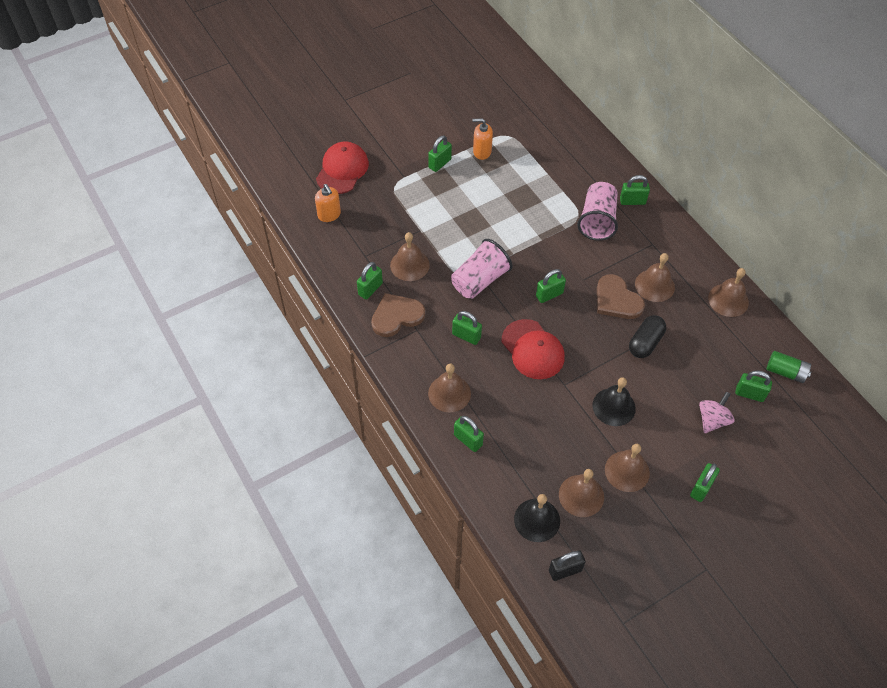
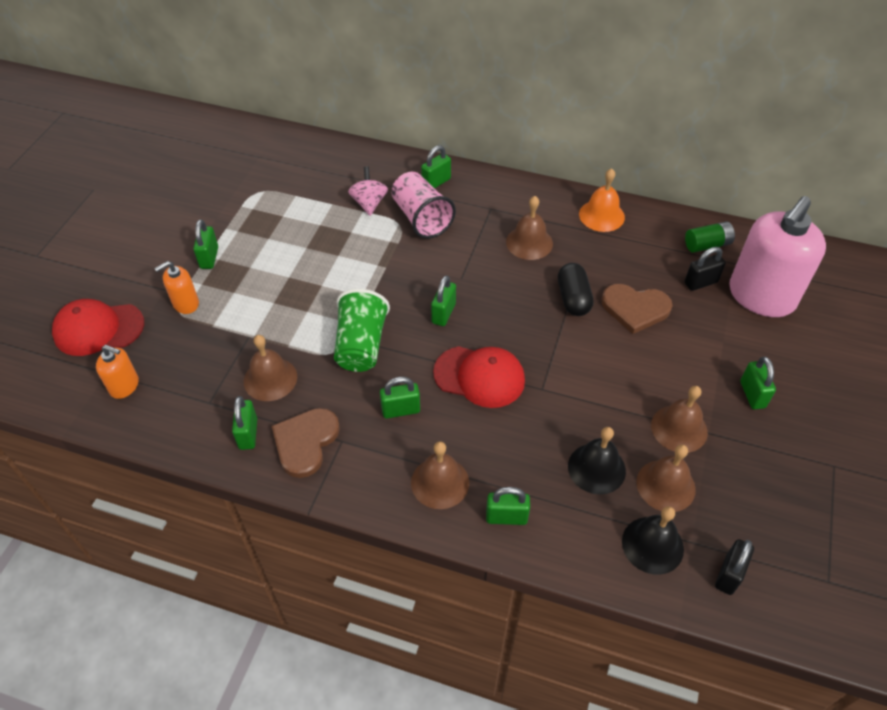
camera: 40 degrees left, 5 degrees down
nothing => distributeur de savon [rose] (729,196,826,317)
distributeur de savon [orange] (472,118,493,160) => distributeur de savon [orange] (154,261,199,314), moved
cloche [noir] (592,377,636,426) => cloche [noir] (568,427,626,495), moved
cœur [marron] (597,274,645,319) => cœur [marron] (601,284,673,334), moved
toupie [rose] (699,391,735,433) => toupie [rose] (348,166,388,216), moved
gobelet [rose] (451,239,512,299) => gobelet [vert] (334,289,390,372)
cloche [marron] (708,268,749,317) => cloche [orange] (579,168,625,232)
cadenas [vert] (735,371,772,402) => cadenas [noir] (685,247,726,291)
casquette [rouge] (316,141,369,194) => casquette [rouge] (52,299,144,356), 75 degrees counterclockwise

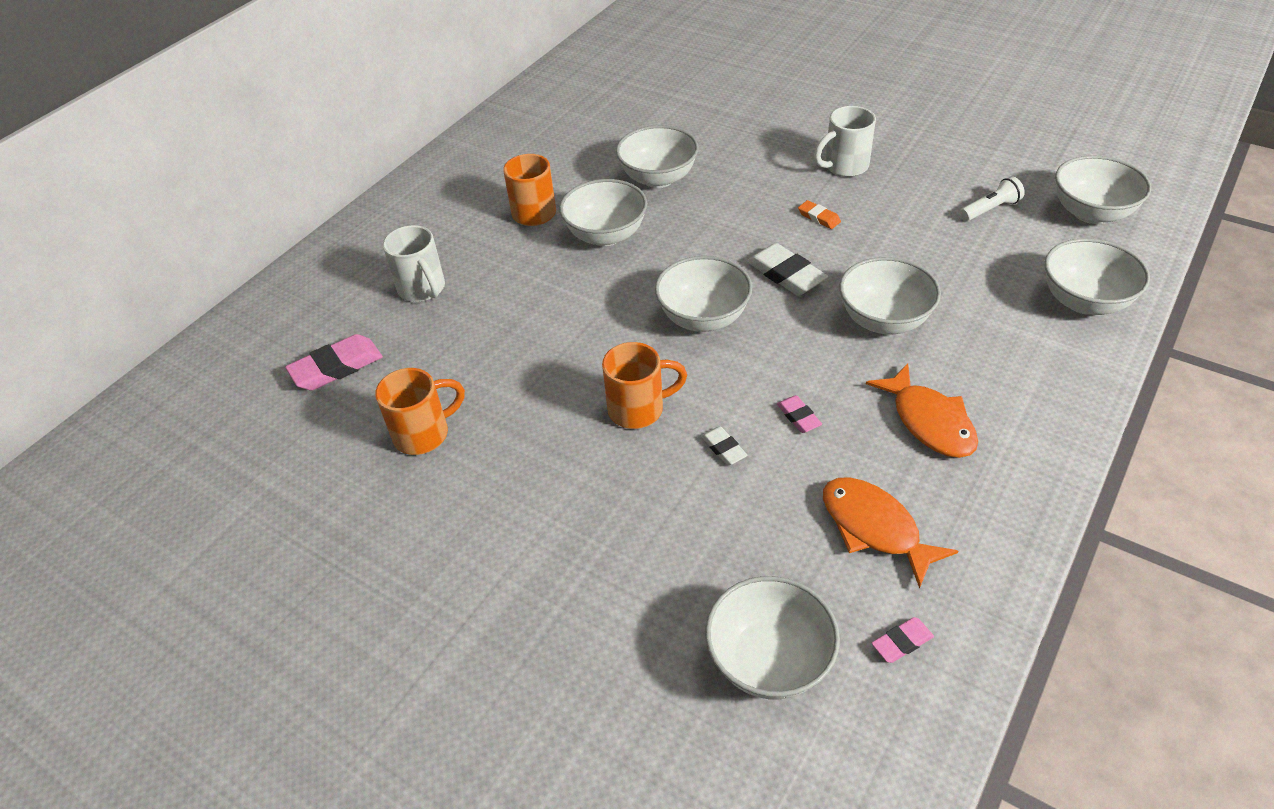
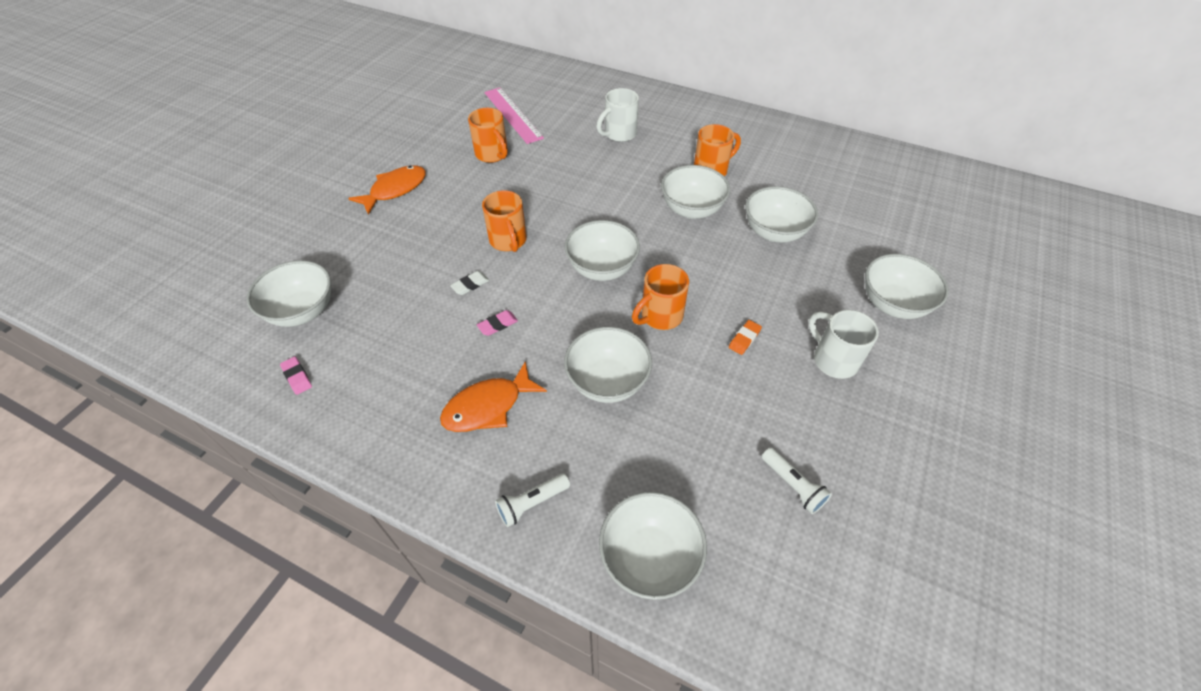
camera: 80 degrees right, 5 degrees up
gomme [rose] (285,334,383,391) => nothing
nothing => règle [rose] (484,88,544,144)
nothing => lampe de poche [blanc] (495,474,570,527)
poisson [orange] (823,477,958,589) => poisson [orange] (348,165,426,215), moved
bol [blanc] (1055,155,1151,224) => bol [blanc] (865,254,949,319), moved
gomme [blanc] (747,243,828,296) => tasse [orange] (632,264,689,330)

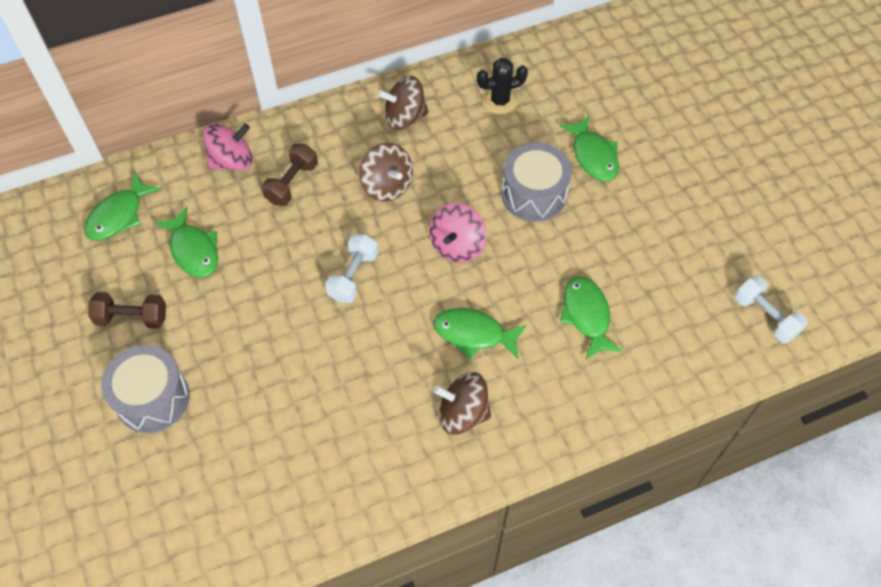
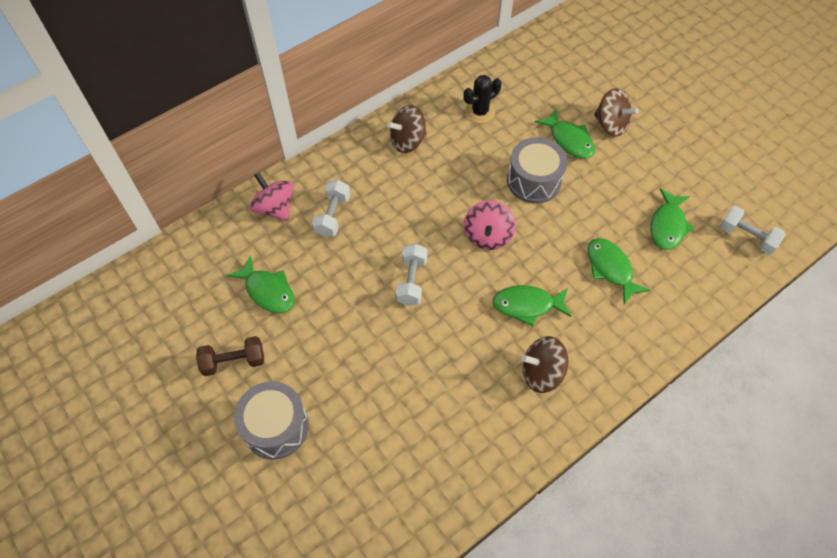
camera: 15 degrees left, 0 degrees up
poisson [vert] (84,173,161,241) => poisson [vert] (650,188,694,250), moved
toupie [marron] (359,143,413,202) => toupie [marron] (594,88,639,137), moved
haltère [marron] (261,144,318,206) => haltère [blanc] (312,180,351,237)
toupie [rose] (203,124,253,170) => toupie [rose] (250,172,294,221), 90 degrees counterclockwise

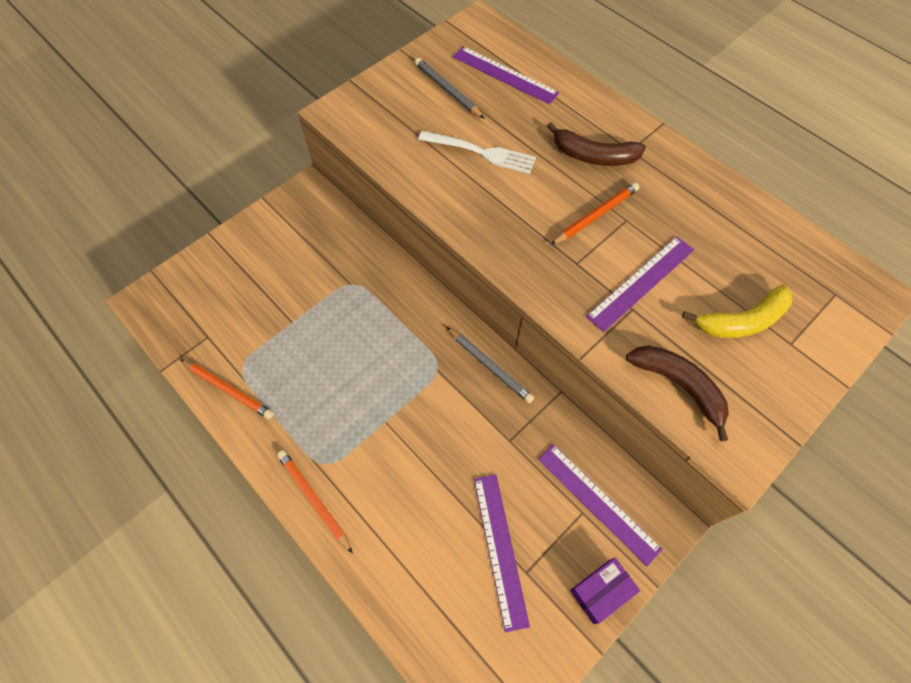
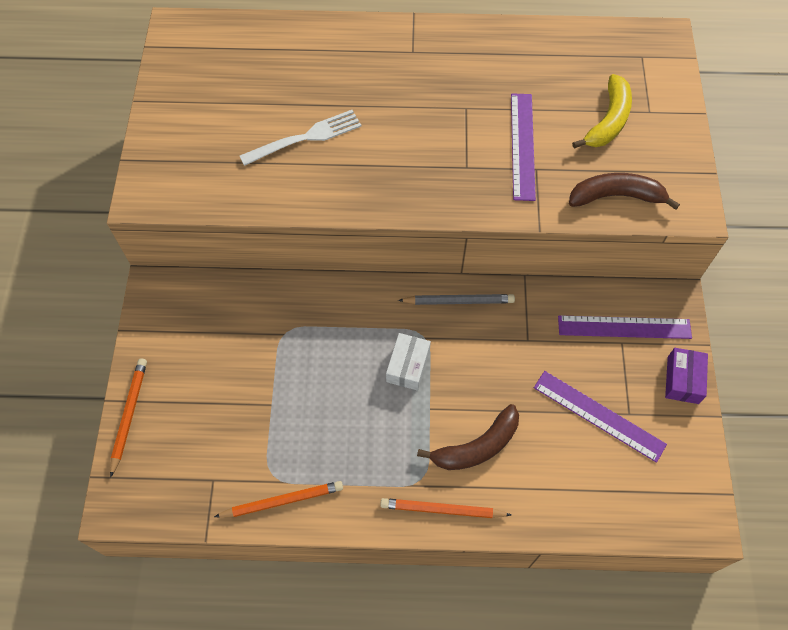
camera: 45 degrees left, 0 degrees up
crayon [gris] (415,58,485,119) => nothing
règle [violet] (453,46,559,104) => nothing
nothing => boîte [blanc] (386,333,431,391)
banane [marron] (547,122,646,166) => banane [marron] (417,404,519,470), moved
crayon [orange] (551,182,640,245) => crayon [orange] (110,358,147,478), moved

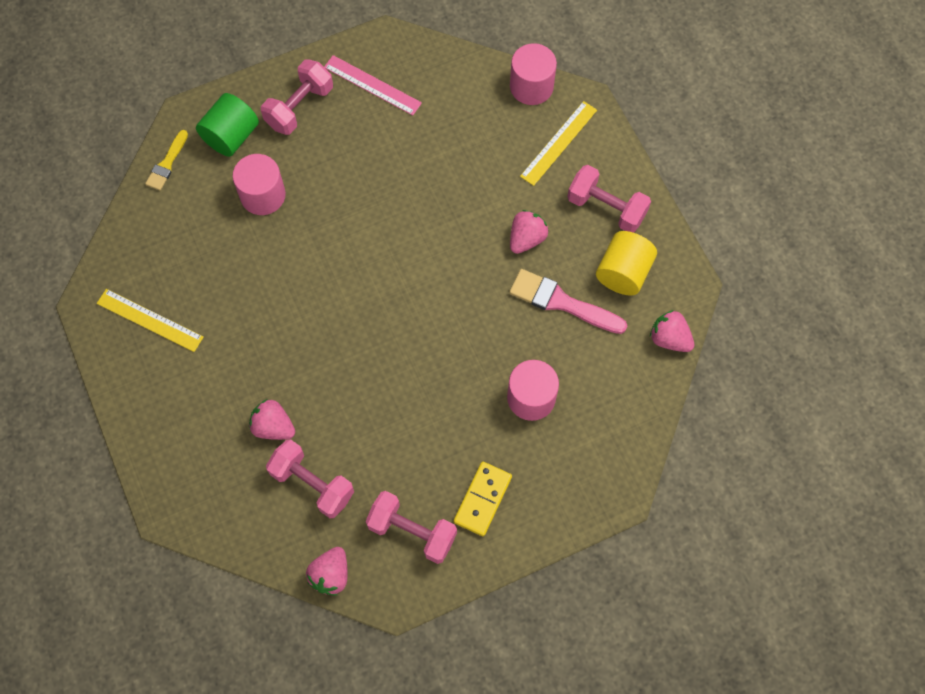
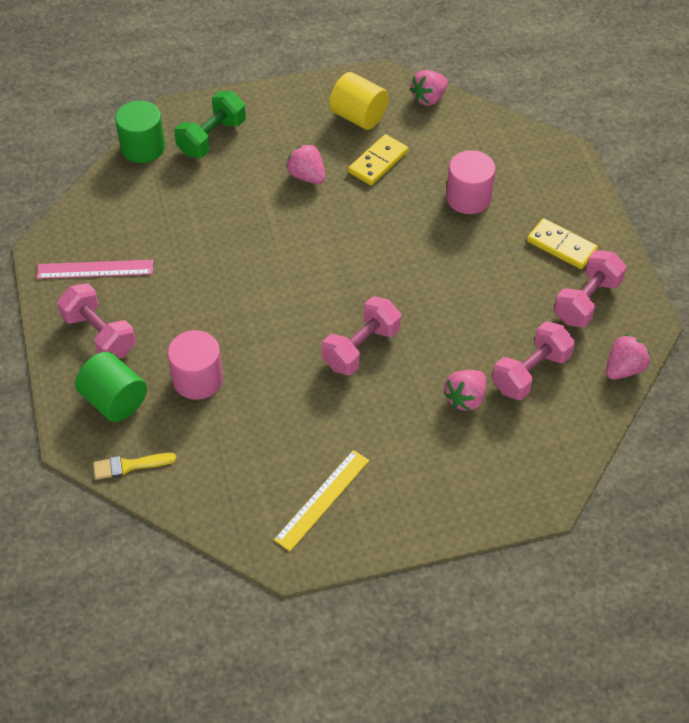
camera: 80 degrees left, 15 degrees down
haltère [rose] (567,165,651,233) => haltère [rose] (322,296,401,375), moved
pinceau [rose] (509,269,627,334) => domino [jaune] (348,134,408,185)
règle [jaune] (520,101,597,186) => haltère [vert] (174,91,246,158)
cylindre [rose] (510,43,557,105) => cylindre [vert] (115,101,165,163)
pinceau [jaune] (145,130,188,191) => pinceau [jaune] (93,453,176,480), 135 degrees clockwise
fraise [rose] (306,547,348,596) => fraise [rose] (606,334,650,380), 75 degrees counterclockwise
règle [rose] (324,55,422,115) => règle [rose] (37,260,153,279), 45 degrees clockwise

★ ★ ★ ★ ★

## PROBLEM TO WORK ON:
In the entries above, the lines from the one bearing "nothing => distributeur" up to and including the one bearing "cadenas [vert] (735,371,772,402)" should be transcribed exactly; no other line is wanted.

## ANSWER TO THE PROBLEM:
nothing => distributeur de savon [rose] (729,196,826,317)
distributeur de savon [orange] (472,118,493,160) => distributeur de savon [orange] (154,261,199,314), moved
cloche [noir] (592,377,636,426) => cloche [noir] (568,427,626,495), moved
cœur [marron] (597,274,645,319) => cœur [marron] (601,284,673,334), moved
toupie [rose] (699,391,735,433) => toupie [rose] (348,166,388,216), moved
gobelet [rose] (451,239,512,299) => gobelet [vert] (334,289,390,372)
cloche [marron] (708,268,749,317) => cloche [orange] (579,168,625,232)
cadenas [vert] (735,371,772,402) => cadenas [noir] (685,247,726,291)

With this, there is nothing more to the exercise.